[Opening Information shown section]
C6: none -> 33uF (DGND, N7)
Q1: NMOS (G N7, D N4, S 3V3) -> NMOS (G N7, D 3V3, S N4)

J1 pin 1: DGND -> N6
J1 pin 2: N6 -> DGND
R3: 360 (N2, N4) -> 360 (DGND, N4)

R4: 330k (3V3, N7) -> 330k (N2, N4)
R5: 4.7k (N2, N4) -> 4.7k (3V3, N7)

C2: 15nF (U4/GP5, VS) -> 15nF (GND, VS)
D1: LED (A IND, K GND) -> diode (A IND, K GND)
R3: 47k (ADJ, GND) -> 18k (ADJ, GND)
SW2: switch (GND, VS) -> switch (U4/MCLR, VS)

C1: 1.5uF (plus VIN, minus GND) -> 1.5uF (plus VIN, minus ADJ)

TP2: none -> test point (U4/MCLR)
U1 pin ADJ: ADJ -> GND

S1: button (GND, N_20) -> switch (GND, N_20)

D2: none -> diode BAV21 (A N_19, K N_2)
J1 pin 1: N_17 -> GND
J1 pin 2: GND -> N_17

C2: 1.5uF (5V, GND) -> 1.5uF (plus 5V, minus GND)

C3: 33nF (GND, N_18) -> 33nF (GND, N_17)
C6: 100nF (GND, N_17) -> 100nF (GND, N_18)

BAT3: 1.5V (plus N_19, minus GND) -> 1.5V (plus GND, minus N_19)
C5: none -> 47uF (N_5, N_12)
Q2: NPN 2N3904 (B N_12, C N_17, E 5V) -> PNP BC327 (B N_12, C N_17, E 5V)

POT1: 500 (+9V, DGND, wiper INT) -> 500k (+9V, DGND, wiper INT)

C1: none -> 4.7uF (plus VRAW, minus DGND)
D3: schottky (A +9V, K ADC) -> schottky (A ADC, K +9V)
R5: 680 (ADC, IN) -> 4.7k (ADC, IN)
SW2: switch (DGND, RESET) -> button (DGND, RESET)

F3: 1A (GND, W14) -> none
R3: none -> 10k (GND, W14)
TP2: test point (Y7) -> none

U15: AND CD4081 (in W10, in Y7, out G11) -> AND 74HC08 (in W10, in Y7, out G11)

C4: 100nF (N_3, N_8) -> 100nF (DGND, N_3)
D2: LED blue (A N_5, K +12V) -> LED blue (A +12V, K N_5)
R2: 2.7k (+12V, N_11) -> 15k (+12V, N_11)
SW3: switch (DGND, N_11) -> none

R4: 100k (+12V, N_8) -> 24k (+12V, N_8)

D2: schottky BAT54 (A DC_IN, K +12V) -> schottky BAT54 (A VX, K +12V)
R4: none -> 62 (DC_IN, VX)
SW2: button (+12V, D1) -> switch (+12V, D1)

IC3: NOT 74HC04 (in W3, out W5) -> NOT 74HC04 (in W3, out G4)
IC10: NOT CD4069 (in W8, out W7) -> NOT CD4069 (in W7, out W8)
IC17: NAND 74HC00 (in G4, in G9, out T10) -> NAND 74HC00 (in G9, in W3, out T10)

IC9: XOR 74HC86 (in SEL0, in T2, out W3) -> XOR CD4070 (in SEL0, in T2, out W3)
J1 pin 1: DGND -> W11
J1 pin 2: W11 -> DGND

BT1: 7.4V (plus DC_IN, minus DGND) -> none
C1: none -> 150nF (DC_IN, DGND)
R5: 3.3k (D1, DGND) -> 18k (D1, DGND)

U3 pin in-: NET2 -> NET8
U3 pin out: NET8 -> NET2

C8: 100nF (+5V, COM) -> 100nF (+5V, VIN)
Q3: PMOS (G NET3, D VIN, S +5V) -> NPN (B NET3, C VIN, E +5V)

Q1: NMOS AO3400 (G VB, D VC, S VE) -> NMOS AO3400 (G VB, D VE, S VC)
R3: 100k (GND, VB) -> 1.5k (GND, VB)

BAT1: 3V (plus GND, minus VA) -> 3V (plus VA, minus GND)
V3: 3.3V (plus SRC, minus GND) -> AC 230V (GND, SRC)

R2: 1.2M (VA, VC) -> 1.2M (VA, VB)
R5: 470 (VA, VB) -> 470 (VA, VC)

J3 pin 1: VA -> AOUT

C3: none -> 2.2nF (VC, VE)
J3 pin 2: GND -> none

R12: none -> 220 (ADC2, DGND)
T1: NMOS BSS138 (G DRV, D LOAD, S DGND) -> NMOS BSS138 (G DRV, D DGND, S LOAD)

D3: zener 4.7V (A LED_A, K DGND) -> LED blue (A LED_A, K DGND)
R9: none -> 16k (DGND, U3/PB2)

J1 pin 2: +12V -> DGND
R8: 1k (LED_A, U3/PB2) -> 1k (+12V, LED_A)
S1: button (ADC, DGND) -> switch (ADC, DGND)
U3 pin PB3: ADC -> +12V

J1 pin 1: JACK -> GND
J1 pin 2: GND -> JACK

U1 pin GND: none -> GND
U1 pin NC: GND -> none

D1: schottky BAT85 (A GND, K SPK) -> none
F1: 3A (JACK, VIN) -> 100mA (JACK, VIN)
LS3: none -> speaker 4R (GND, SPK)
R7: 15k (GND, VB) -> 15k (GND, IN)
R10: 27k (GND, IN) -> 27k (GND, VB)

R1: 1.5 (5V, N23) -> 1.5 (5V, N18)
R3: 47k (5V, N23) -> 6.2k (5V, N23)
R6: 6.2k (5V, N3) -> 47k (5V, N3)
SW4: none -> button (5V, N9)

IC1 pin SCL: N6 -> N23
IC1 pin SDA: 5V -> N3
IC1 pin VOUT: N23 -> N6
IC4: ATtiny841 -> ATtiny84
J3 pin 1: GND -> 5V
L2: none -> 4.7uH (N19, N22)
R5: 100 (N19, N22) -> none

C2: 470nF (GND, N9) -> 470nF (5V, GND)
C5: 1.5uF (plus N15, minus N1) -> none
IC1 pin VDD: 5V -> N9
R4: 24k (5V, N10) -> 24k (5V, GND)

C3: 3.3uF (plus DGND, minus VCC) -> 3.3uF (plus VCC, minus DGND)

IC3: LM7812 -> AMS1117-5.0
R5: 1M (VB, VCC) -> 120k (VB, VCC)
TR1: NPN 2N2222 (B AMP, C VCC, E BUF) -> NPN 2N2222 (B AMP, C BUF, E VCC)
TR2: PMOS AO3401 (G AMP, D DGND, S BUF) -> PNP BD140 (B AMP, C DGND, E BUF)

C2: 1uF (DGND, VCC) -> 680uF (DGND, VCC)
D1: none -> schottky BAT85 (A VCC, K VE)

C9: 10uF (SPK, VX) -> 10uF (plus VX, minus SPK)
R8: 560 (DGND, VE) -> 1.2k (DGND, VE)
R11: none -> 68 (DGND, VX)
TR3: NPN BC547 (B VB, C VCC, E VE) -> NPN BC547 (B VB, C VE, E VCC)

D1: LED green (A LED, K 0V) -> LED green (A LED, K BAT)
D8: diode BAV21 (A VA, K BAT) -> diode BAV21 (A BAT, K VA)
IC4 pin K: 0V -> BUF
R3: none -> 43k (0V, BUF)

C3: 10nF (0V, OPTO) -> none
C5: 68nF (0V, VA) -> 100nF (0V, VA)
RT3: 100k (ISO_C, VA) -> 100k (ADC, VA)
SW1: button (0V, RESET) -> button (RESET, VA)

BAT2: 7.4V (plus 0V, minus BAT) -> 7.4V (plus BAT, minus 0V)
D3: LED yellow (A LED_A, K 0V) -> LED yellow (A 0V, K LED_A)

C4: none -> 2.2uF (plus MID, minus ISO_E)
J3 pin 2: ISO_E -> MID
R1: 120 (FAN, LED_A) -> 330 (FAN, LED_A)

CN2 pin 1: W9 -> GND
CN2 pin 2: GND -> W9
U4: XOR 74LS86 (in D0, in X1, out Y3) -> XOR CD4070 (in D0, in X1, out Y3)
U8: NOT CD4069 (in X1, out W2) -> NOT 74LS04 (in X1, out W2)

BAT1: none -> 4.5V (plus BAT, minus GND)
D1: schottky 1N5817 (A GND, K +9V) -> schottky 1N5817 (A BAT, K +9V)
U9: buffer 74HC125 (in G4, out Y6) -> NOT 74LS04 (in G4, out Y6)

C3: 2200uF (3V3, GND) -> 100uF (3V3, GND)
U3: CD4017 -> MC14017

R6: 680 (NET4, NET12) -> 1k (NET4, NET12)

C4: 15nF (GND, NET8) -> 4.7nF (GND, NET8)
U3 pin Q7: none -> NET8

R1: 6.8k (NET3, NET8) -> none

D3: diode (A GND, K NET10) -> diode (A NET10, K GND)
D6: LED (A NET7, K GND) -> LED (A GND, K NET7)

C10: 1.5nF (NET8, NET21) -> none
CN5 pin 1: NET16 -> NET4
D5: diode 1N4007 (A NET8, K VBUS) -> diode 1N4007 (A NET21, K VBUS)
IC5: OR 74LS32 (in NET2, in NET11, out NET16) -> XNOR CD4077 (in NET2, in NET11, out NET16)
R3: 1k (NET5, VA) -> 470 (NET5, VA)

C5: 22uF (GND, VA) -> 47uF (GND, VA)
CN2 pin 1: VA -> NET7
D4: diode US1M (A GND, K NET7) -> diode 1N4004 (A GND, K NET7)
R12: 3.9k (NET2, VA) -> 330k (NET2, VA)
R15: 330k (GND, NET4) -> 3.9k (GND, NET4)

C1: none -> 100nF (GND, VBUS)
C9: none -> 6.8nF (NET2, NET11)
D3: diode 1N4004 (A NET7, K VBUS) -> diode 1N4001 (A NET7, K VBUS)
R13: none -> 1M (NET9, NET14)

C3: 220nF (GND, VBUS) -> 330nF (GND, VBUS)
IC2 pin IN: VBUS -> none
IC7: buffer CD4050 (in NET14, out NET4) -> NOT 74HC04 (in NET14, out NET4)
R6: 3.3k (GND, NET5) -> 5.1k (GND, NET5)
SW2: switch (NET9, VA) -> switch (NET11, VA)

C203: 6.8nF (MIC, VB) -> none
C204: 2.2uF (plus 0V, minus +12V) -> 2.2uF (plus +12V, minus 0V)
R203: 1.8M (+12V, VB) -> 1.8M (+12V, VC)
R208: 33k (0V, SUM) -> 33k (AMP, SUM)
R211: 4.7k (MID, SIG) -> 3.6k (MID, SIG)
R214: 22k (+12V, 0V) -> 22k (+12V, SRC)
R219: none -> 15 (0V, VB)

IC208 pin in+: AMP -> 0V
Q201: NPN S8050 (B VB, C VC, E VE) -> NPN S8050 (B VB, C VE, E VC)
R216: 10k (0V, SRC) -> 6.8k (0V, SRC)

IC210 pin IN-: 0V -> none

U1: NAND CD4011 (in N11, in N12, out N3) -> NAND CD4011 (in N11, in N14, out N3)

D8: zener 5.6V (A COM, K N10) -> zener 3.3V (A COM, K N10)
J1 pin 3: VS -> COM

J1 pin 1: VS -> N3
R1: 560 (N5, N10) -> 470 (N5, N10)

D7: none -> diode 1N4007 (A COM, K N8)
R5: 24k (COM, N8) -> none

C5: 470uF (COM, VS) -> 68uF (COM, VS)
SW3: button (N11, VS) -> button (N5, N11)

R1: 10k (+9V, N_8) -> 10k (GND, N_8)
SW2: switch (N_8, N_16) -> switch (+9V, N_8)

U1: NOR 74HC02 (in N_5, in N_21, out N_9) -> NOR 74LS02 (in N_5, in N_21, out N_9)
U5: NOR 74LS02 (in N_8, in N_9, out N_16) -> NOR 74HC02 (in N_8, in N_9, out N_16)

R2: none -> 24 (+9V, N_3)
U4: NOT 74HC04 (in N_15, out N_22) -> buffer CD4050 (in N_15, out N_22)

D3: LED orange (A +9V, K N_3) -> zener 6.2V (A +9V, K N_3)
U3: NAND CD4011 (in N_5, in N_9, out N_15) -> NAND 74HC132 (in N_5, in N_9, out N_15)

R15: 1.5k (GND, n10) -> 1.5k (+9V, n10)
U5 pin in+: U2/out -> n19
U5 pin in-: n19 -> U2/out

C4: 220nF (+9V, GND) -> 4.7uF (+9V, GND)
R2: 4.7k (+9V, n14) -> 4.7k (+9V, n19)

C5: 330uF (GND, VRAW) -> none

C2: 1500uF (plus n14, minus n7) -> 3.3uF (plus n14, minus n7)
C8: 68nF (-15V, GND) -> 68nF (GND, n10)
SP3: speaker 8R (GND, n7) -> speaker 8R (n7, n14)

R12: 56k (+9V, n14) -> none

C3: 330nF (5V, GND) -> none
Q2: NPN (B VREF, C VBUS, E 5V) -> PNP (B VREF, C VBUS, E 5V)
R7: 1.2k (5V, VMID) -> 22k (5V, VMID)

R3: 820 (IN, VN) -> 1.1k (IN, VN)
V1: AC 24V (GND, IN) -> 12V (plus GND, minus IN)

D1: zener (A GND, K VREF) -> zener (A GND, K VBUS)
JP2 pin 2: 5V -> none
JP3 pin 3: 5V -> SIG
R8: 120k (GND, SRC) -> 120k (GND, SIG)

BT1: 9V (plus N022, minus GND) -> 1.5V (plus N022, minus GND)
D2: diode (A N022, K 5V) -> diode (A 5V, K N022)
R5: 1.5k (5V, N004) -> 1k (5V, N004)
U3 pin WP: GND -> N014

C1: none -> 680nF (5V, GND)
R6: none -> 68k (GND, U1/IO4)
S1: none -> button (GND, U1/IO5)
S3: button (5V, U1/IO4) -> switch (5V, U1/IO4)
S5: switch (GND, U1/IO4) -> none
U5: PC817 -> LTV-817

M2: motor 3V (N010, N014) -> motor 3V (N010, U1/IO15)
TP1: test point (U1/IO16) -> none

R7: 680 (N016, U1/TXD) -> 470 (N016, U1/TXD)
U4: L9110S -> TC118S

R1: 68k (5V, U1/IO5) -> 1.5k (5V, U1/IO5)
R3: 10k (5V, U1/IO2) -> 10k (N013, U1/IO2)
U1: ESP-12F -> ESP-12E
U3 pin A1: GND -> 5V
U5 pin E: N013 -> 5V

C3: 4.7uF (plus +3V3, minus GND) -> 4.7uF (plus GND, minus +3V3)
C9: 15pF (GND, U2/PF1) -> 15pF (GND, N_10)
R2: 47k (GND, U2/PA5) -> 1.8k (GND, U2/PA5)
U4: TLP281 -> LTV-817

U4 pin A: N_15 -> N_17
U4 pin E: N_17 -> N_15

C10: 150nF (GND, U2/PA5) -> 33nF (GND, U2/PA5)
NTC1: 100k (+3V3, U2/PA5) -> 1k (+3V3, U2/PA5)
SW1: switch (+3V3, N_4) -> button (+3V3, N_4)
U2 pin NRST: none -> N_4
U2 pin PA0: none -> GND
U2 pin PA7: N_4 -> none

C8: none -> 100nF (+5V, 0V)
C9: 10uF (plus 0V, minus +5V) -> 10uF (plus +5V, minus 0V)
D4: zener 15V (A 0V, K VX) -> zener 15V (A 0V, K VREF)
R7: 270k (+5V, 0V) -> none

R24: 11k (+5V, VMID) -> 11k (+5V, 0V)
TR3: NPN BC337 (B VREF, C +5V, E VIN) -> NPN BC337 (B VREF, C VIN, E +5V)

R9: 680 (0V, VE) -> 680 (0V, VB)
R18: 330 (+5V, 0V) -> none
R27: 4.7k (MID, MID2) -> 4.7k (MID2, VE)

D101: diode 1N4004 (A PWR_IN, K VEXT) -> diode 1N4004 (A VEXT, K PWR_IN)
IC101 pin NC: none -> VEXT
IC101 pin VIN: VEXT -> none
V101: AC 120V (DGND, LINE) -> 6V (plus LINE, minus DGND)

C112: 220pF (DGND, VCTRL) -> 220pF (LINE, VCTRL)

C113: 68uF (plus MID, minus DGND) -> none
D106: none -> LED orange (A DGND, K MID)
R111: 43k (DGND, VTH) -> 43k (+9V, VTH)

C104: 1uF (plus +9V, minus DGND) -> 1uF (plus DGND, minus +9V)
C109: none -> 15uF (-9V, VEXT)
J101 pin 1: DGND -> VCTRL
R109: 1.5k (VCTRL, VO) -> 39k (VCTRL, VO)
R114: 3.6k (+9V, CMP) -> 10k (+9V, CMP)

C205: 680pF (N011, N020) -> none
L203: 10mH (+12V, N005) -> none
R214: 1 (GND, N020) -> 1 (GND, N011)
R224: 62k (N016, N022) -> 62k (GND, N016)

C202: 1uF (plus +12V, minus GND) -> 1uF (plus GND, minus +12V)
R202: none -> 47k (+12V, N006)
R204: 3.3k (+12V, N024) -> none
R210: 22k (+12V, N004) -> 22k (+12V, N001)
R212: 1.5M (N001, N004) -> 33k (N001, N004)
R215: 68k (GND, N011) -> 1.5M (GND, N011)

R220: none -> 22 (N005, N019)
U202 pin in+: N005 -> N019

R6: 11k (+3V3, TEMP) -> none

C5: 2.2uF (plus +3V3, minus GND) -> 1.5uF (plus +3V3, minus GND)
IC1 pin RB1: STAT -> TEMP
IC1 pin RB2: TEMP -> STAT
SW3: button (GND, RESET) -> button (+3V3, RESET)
[Closing Information shown section]
= What is expected =
Look above for the line that contains "IC1 pin SCL: N6 -> N23". Starting there, transcribe every line exactly until you have copied the line that contains "D1: schottky 1N5817".

= Result below =
IC1 pin SCL: N6 -> N23
IC1 pin SDA: 5V -> N3
IC1 pin VOUT: N23 -> N6
IC4: ATtiny841 -> ATtiny84
J3 pin 1: GND -> 5V
L2: none -> 4.7uH (N19, N22)
R5: 100 (N19, N22) -> none

C2: 470nF (GND, N9) -> 470nF (5V, GND)
C5: 1.5uF (plus N15, minus N1) -> none
IC1 pin VDD: 5V -> N9
R4: 24k (5V, N10) -> 24k (5V, GND)

C3: 3.3uF (plus DGND, minus VCC) -> 3.3uF (plus VCC, minus DGND)

IC3: LM7812 -> AMS1117-5.0
R5: 1M (VB, VCC) -> 120k (VB, VCC)
TR1: NPN 2N2222 (B AMP, C VCC, E BUF) -> NPN 2N2222 (B AMP, C BUF, E VCC)
TR2: PMOS AO3401 (G AMP, D DGND, S BUF) -> PNP BD140 (B AMP, C DGND, E BUF)

C2: 1uF (DGND, VCC) -> 680uF (DGND, VCC)
D1: none -> schottky BAT85 (A VCC, K VE)

C9: 10uF (SPK, VX) -> 10uF (plus VX, minus SPK)
R8: 560 (DGND, VE) -> 1.2k (DGND, VE)
R11: none -> 68 (DGND, VX)
TR3: NPN BC547 (B VB, C VCC, E VE) -> NPN BC547 (B VB, C VE, E VCC)

D1: LED green (A LED, K 0V) -> LED green (A LED, K BAT)
D8: diode BAV21 (A VA, K BAT) -> diode BAV21 (A BAT, K VA)
IC4 pin K: 0V -> BUF
R3: none -> 43k (0V, BUF)

C3: 10nF (0V, OPTO) -> none
C5: 68nF (0V, VA) -> 100nF (0V, VA)
RT3: 100k (ISO_C, VA) -> 100k (ADC, VA)
SW1: button (0V, RESET) -> button (RESET, VA)

BAT2: 7.4V (plus 0V, minus BAT) -> 7.4V (plus BAT, minus 0V)
D3: LED yellow (A LED_A, K 0V) -> LED yellow (A 0V, K LED_A)

C4: none -> 2.2uF (plus MID, minus ISO_E)
J3 pin 2: ISO_E -> MID
R1: 120 (FAN, LED_A) -> 330 (FAN, LED_A)

CN2 pin 1: W9 -> GND
CN2 pin 2: GND -> W9
U4: XOR 74LS86 (in D0, in X1, out Y3) -> XOR CD4070 (in D0, in X1, out Y3)
U8: NOT CD4069 (in X1, out W2) -> NOT 74LS04 (in X1, out W2)

BAT1: none -> 4.5V (plus BAT, minus GND)
D1: schottky 1N5817 (A GND, K +9V) -> schottky 1N5817 (A BAT, K +9V)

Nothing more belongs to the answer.